● EXERCISE PROMPT: Each line from the one containing "(763, 256) = (778, 301): black" through the end of the records below must be repeated exactly, and no other line.

------------------------------------------------------------------------

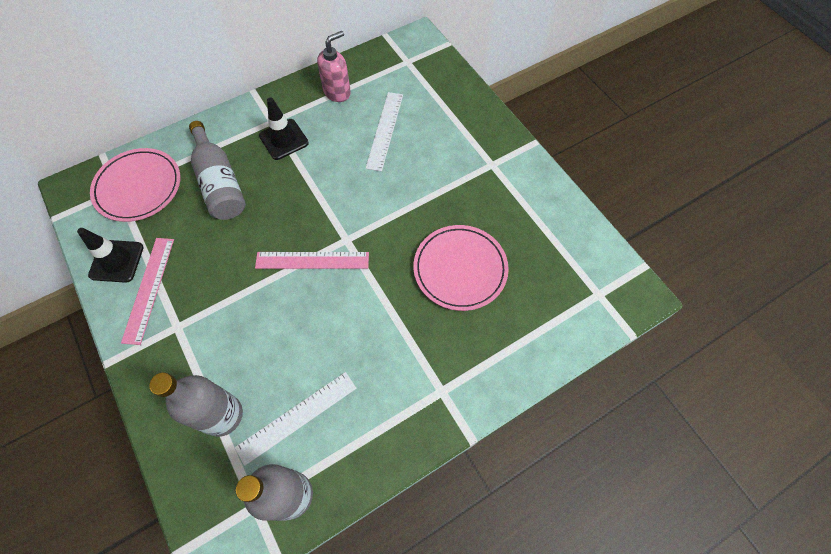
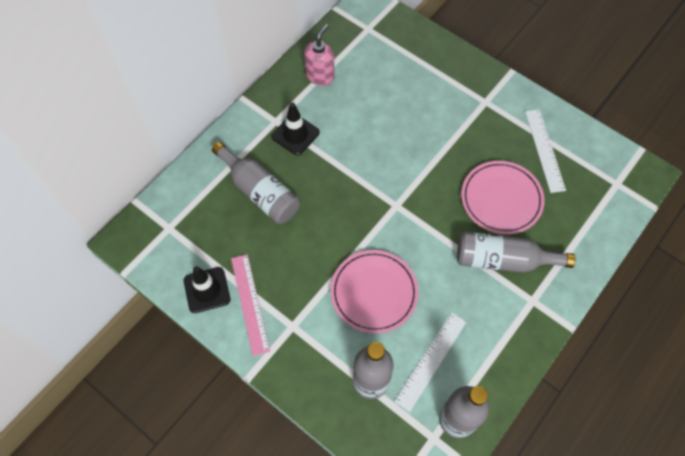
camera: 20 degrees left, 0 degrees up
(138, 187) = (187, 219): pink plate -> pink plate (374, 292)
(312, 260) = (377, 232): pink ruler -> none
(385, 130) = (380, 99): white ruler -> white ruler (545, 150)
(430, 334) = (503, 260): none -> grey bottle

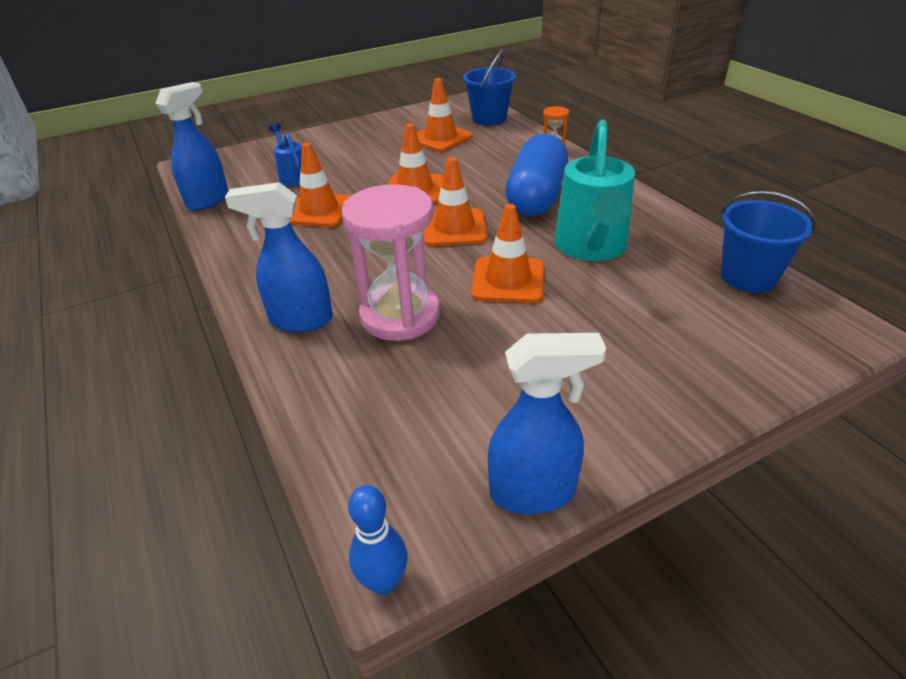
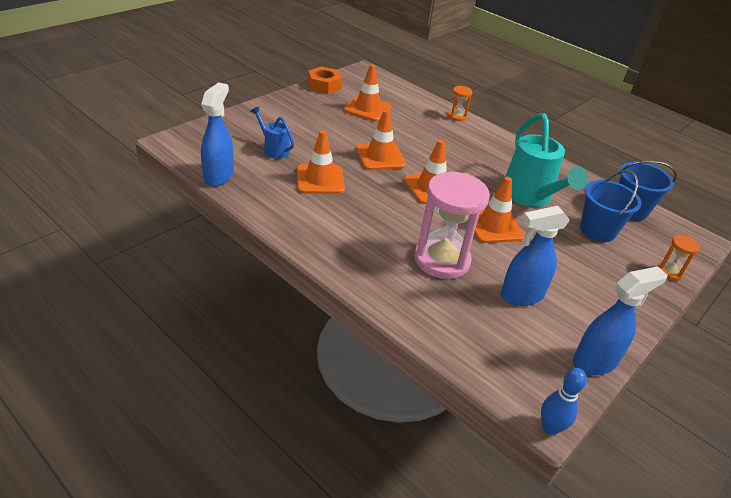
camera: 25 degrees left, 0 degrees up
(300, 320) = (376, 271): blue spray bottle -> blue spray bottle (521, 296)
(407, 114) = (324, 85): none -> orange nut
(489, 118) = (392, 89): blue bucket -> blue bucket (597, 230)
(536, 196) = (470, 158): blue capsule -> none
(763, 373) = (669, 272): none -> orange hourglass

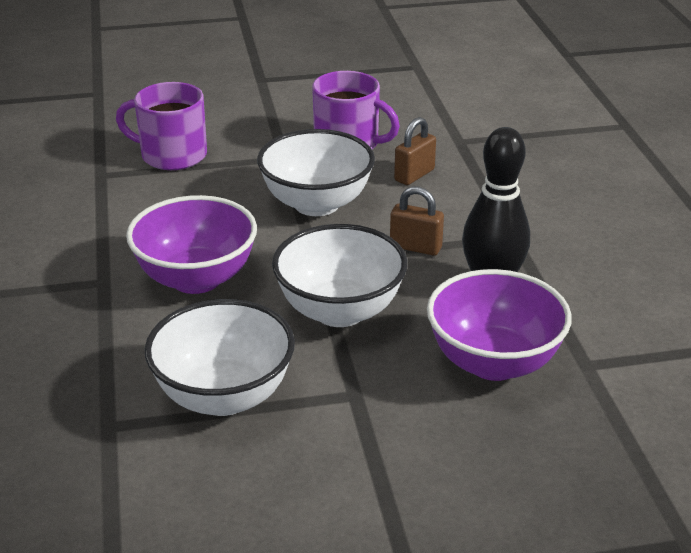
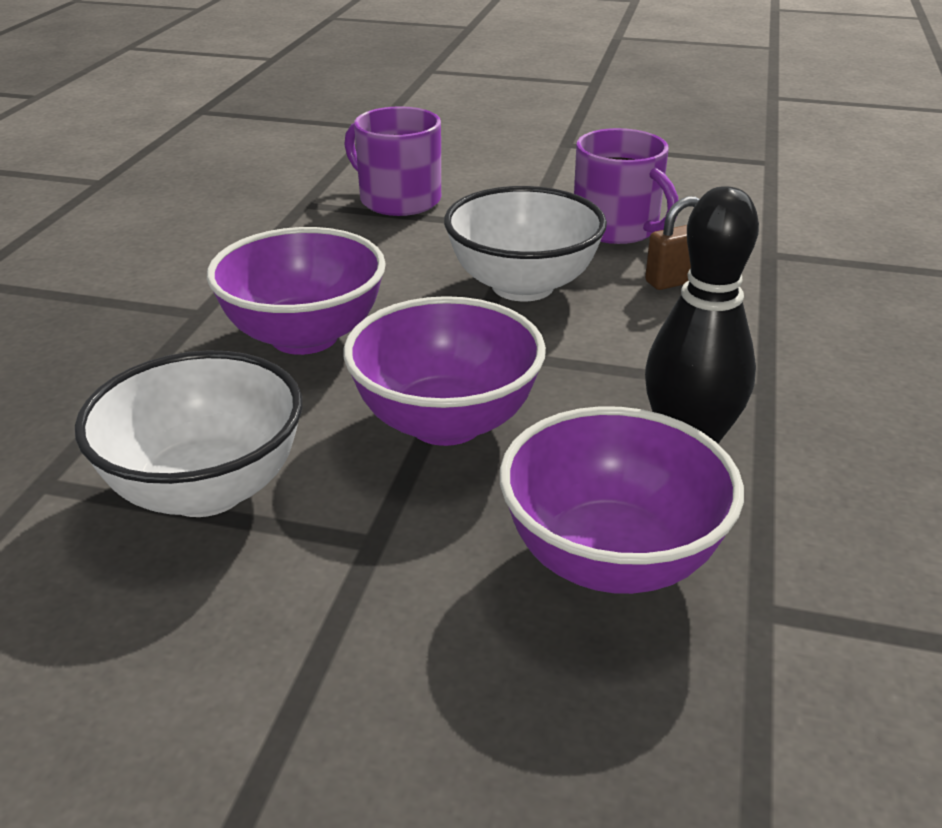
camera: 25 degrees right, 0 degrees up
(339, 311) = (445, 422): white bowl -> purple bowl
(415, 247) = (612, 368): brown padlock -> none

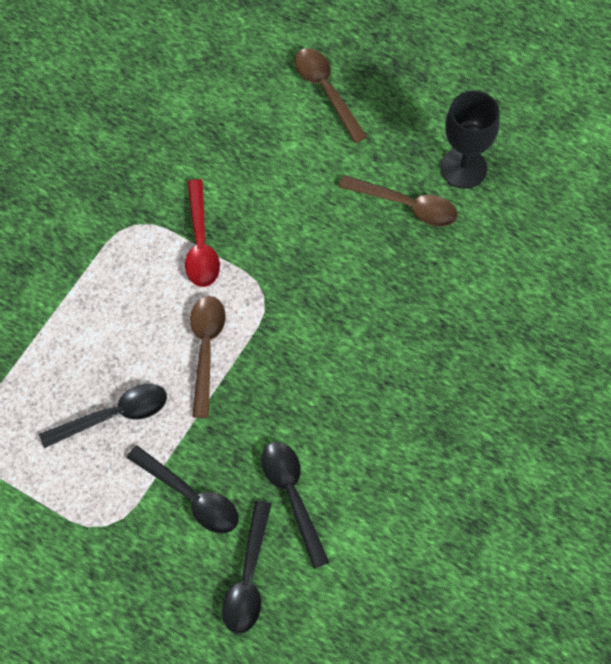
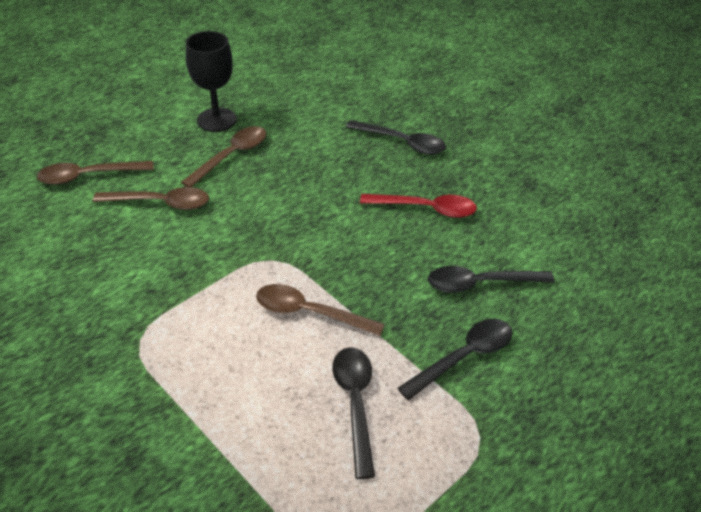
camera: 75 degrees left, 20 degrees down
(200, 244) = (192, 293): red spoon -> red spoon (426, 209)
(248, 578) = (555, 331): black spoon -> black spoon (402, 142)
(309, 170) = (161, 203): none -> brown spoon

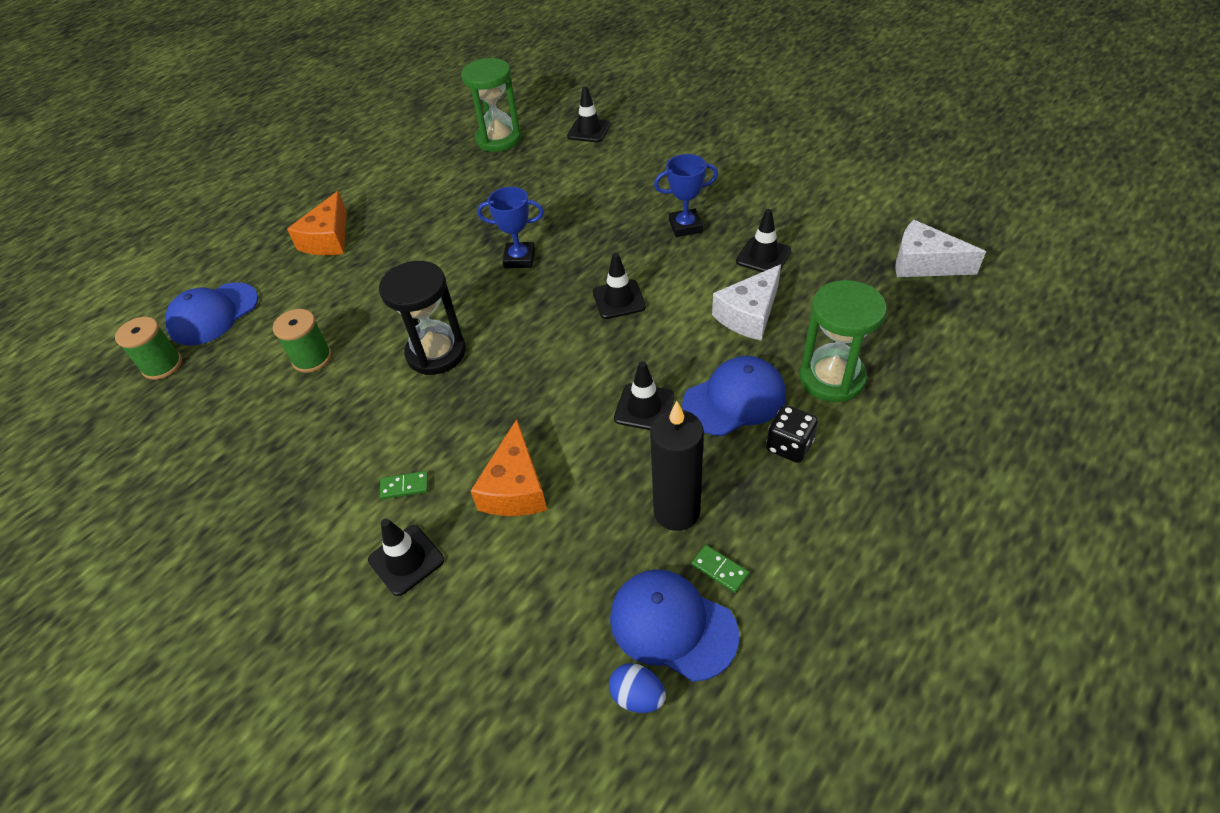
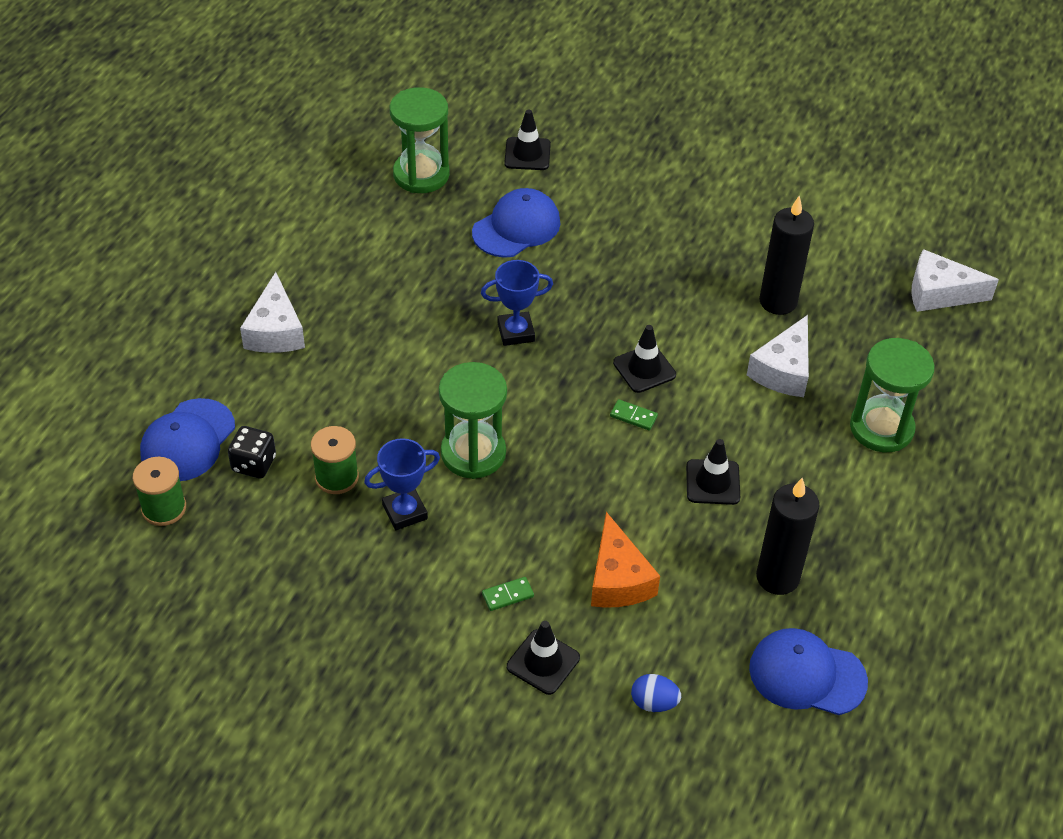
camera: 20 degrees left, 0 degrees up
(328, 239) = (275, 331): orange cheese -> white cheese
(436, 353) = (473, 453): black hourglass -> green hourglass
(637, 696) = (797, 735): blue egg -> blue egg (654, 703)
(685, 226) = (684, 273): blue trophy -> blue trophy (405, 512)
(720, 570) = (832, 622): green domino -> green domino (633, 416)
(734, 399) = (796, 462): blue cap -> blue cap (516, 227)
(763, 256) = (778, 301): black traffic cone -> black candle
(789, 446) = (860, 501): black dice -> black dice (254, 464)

------------------------------------------------------------------------

● SOLUTION TO THIS PROBLEM:
(763, 256) = (778, 301): black traffic cone -> black candle
(789, 446) = (860, 501): black dice -> black dice (254, 464)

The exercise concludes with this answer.